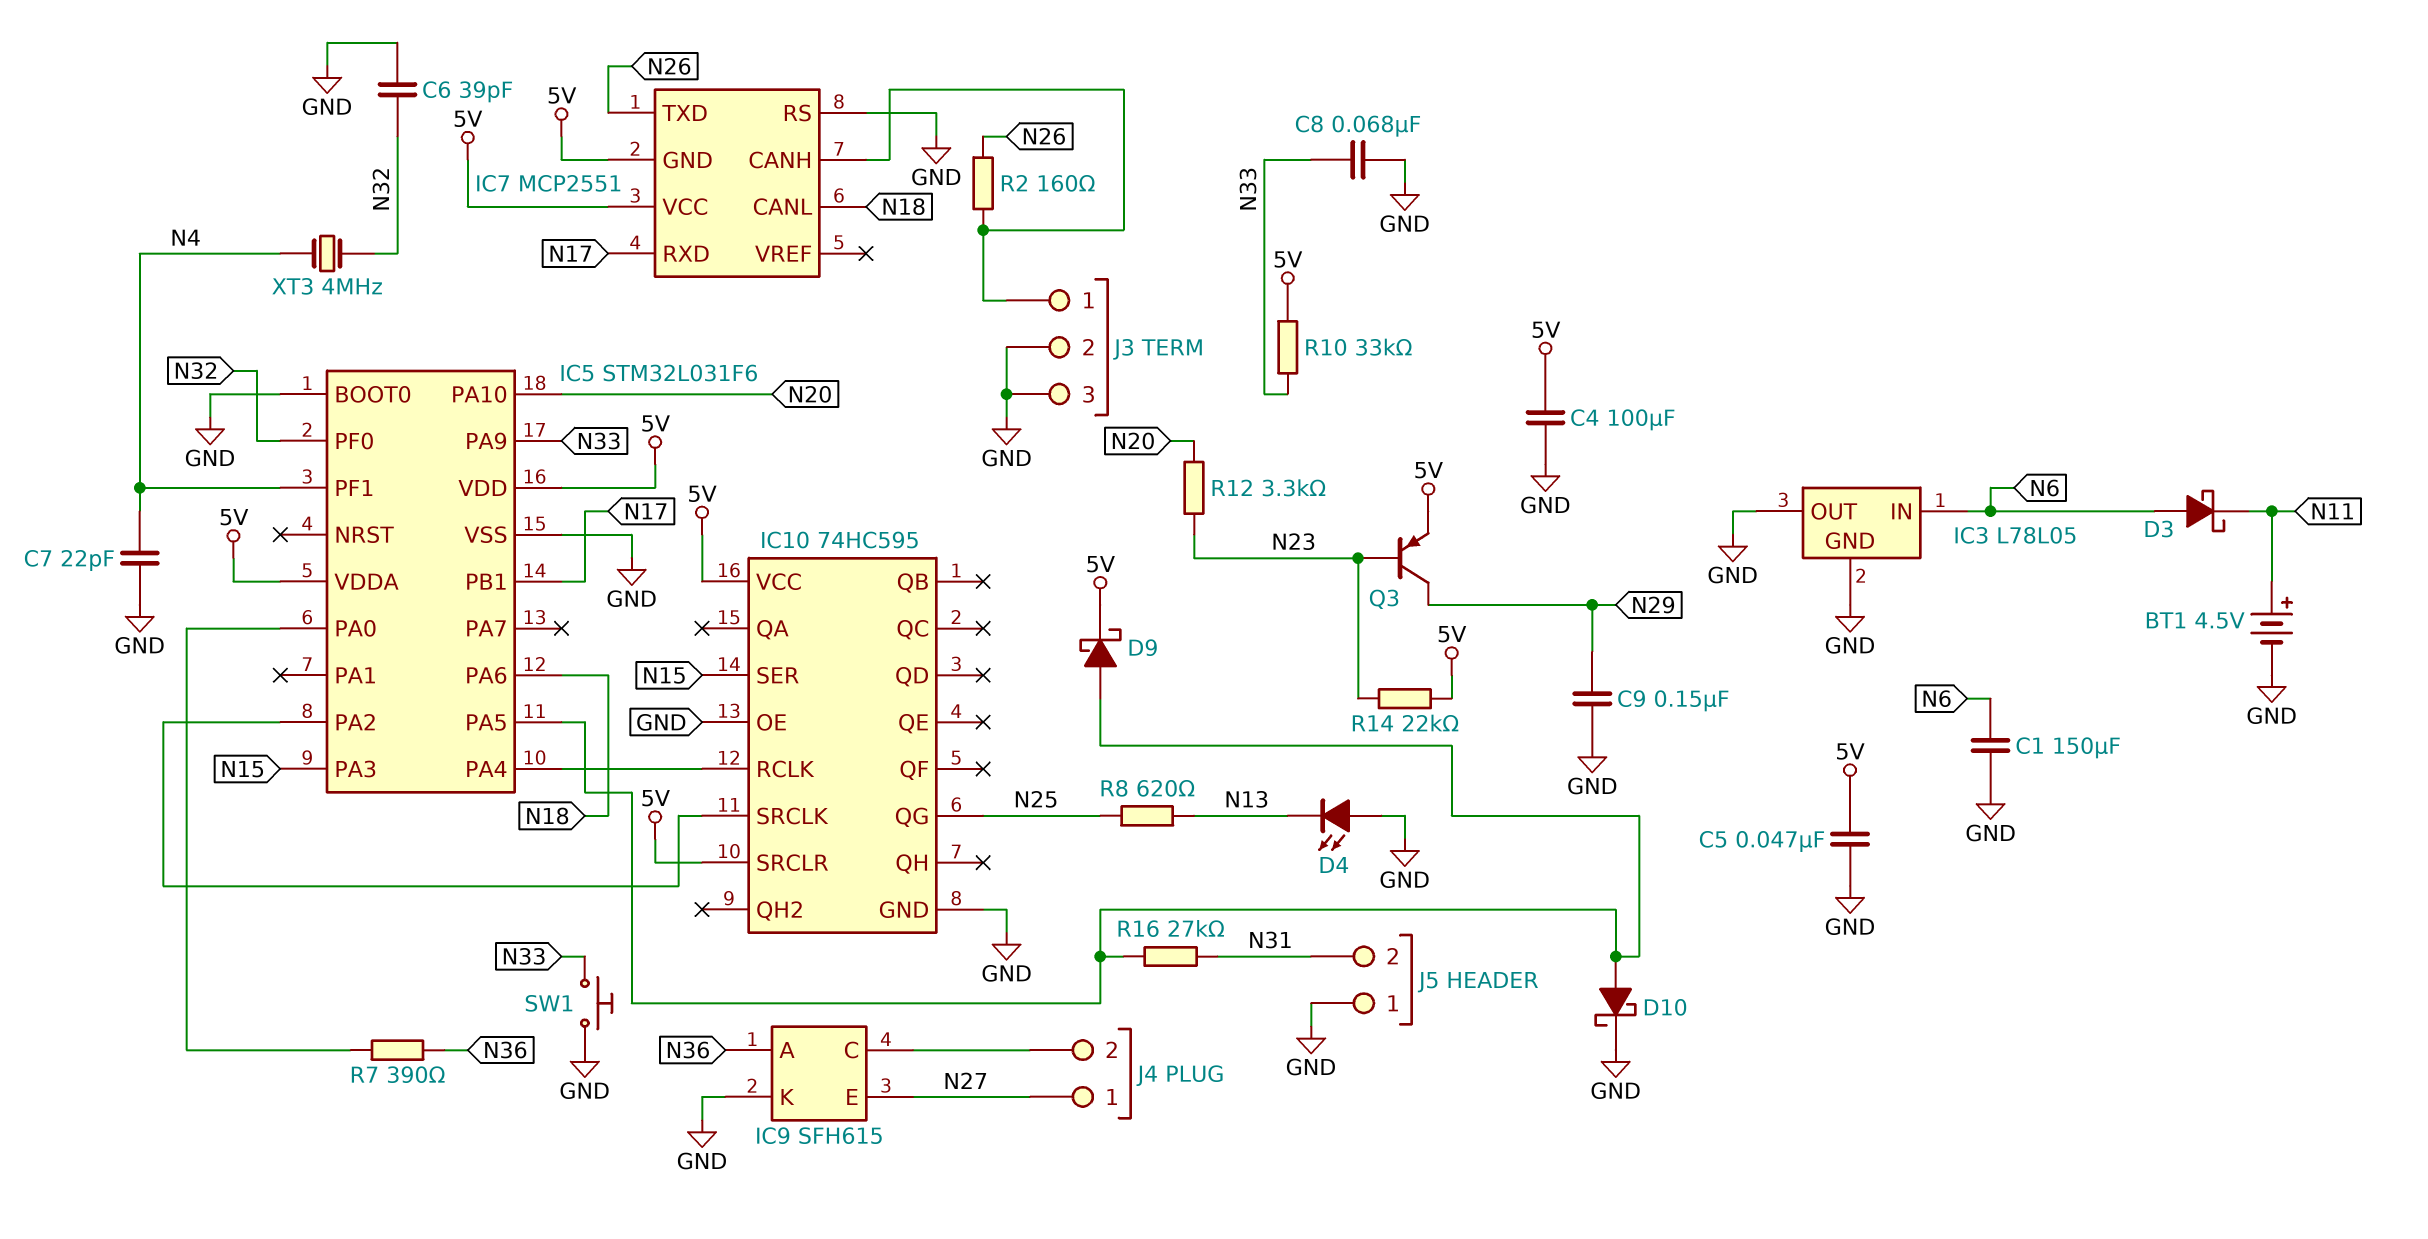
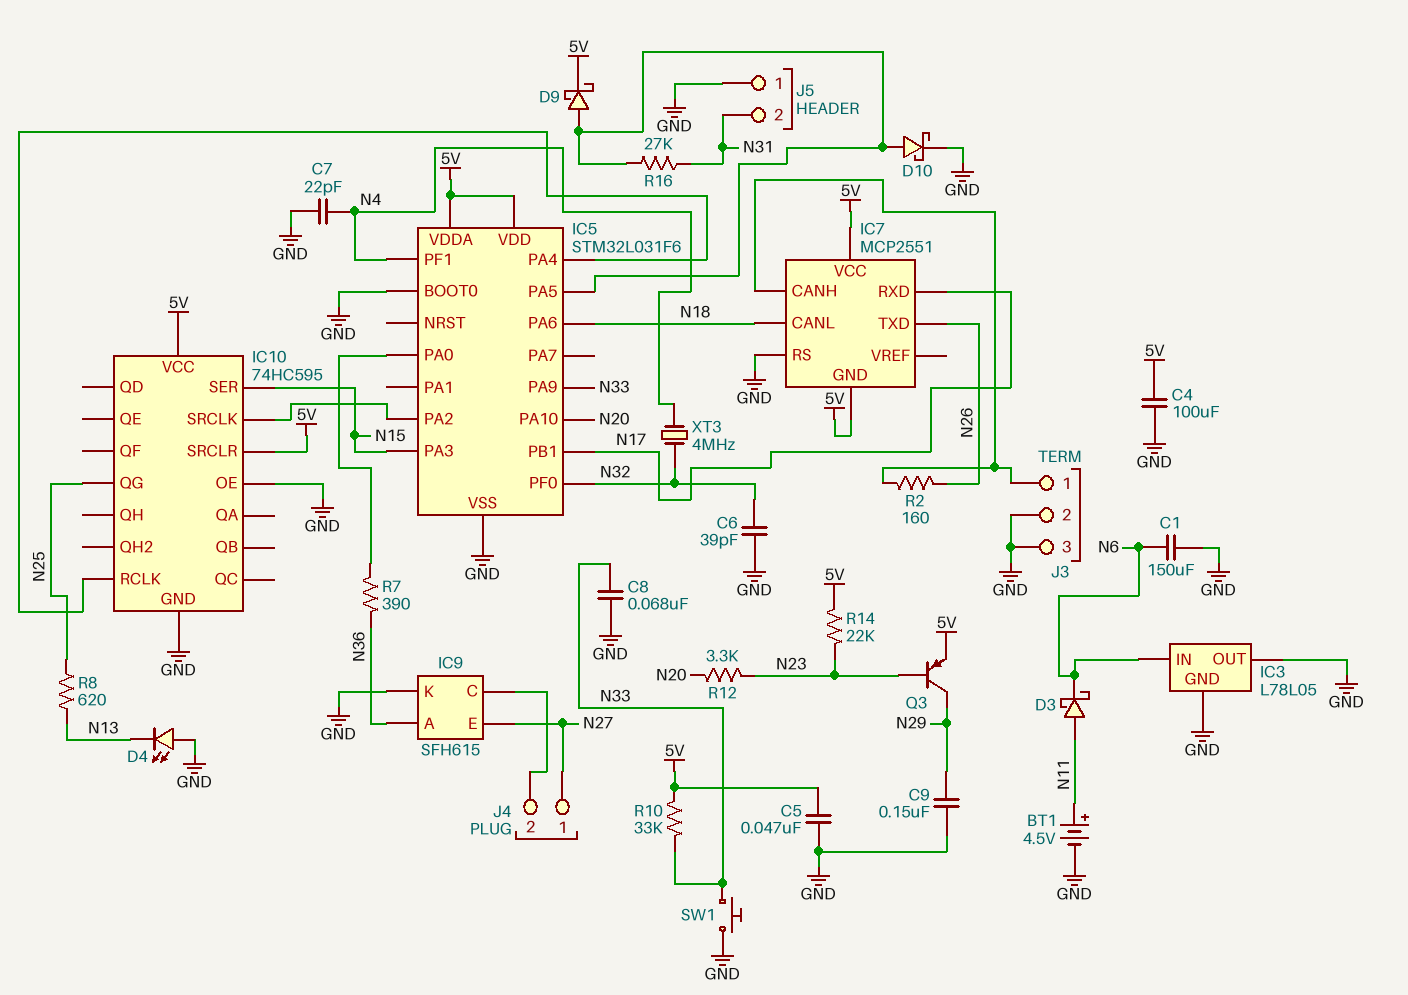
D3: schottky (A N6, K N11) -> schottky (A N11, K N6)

· · · ·

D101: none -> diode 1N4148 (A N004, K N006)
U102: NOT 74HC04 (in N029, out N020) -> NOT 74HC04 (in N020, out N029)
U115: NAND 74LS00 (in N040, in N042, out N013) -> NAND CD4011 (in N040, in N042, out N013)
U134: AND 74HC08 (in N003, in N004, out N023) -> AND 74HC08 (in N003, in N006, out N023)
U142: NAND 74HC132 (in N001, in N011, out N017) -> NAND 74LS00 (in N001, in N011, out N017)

· · · ·

Exercise directions — In the material above, find the line containing "U115: NAND 74LS00" and the line containing "U142: NAND 74HC132", then write out exactly those two lines and every line between them, and nothing more.

Answer space —
U115: NAND 74LS00 (in N040, in N042, out N013) -> NAND CD4011 (in N040, in N042, out N013)
U134: AND 74HC08 (in N003, in N004, out N023) -> AND 74HC08 (in N003, in N006, out N023)
U142: NAND 74HC132 (in N001, in N011, out N017) -> NAND 74LS00 (in N001, in N011, out N017)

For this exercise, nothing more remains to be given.